Task requirements:
Your answer should be one number: the count of lines in the data below that include "none".

[Input material Boundary: Start]

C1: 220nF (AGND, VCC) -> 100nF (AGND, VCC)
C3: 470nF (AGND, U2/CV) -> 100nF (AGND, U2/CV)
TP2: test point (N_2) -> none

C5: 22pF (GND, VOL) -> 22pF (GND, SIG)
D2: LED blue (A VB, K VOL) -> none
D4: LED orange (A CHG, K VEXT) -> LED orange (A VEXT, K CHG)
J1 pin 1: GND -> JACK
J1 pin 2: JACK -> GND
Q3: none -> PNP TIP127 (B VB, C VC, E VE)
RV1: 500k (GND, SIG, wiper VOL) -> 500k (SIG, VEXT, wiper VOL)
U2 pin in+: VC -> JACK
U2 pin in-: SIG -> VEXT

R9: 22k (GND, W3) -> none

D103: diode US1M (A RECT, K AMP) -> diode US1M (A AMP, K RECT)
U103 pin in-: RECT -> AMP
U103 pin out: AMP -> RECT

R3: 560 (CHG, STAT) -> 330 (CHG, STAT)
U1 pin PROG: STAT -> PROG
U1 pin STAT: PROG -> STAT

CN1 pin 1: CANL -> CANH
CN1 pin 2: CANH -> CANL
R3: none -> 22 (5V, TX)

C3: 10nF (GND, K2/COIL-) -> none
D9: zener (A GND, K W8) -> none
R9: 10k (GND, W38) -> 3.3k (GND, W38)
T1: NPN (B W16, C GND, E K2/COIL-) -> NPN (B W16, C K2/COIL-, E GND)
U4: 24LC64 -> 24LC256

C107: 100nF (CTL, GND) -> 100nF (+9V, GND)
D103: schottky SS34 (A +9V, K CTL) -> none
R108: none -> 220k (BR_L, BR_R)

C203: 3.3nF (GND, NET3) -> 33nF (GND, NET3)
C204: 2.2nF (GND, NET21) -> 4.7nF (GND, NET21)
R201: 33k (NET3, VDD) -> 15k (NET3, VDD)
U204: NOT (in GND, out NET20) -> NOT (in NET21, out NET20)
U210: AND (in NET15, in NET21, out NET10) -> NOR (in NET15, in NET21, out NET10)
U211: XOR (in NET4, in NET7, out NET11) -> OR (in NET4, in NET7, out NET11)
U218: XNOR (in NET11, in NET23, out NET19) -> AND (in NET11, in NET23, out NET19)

[Input material Boundary: End]

Task result:
9